BEGIN Data extract
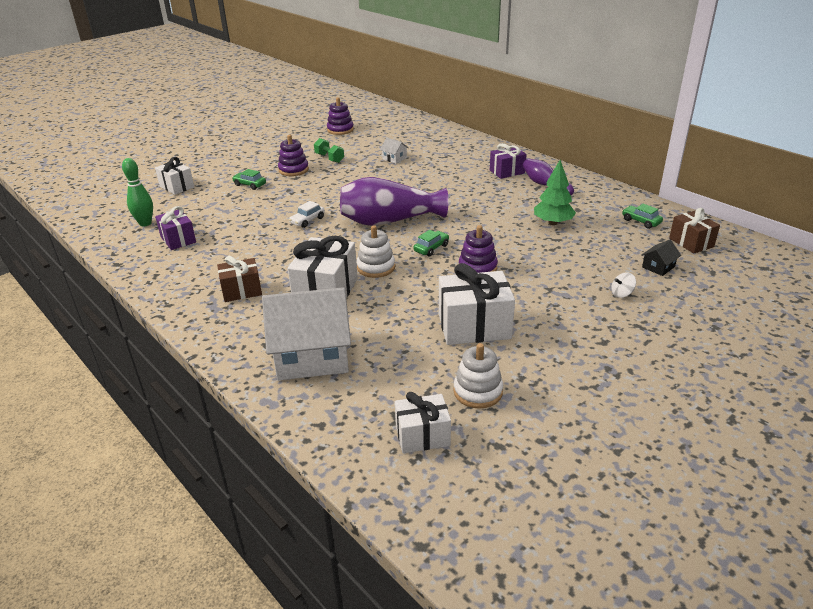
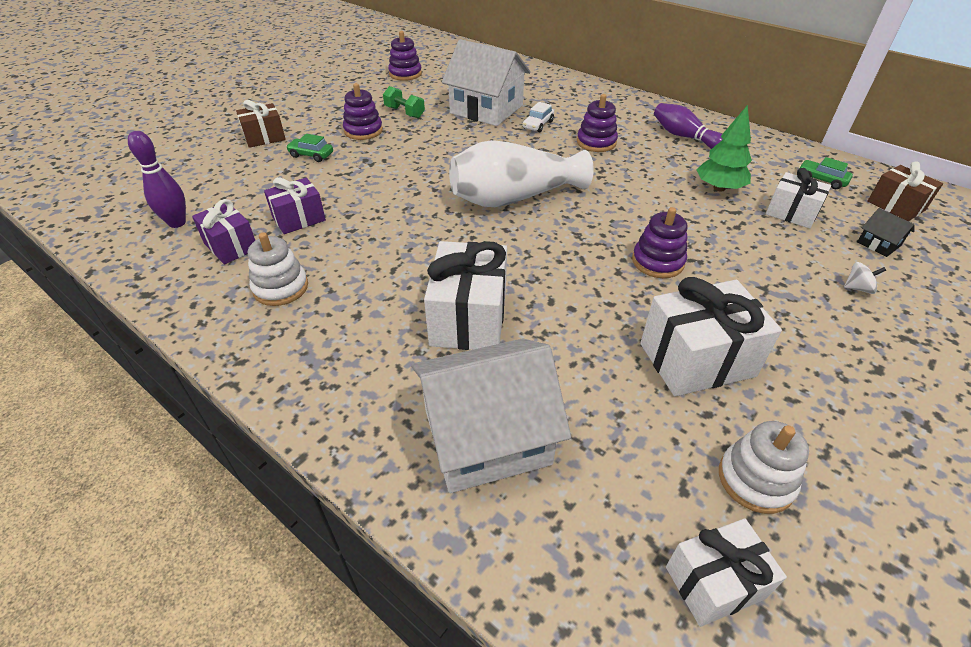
camera: 10 degrees left, 10 degrees up
(145, 223) = (177, 223): green bowling pin -> purple bowling pin
(177, 187) = (211, 163): white gift -> white gift (791, 213)
(241, 291) = (346, 326): brown gift -> brown gift (264, 137)
(307, 220) = (405, 204): white car -> white car (538, 125)
(376, 267) = (523, 271): white stacking toy -> white stacking toy (281, 288)
(389, 221) = (514, 198): purple vase -> white vase
(394, 158) = (486, 109): white house -> white house, size x2.47
(431, 248) = (585, 236): green car -> none
(471, 186) = (596, 142): none -> purple stacking toy
(507, 172) = (630, 121): purple gift -> purple gift (299, 219)
(622, 293) = (858, 288): white spinning top -> white spinning top turned 150 degrees counterclockwise
(658, 267) = (878, 244): black house -> black house turned 75 degrees counterclockwise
END Data extract
What you give back should be the full material above, retyped exactly, with every image removed.

camera: 10 degrees left, 10 degrees up
(145, 223) = (177, 223): green bowling pin -> purple bowling pin
(177, 187) = (211, 163): white gift -> white gift (791, 213)
(241, 291) = (346, 326): brown gift -> brown gift (264, 137)
(307, 220) = (405, 204): white car -> white car (538, 125)
(376, 267) = (523, 271): white stacking toy -> white stacking toy (281, 288)
(389, 221) = (514, 198): purple vase -> white vase
(394, 158) = (486, 109): white house -> white house, size x2.47
(431, 248) = (585, 236): green car -> none
(471, 186) = (596, 142): none -> purple stacking toy
(507, 172) = (630, 121): purple gift -> purple gift (299, 219)
(622, 293) = (858, 288): white spinning top -> white spinning top turned 150 degrees counterclockwise
(658, 267) = (878, 244): black house -> black house turned 75 degrees counterclockwise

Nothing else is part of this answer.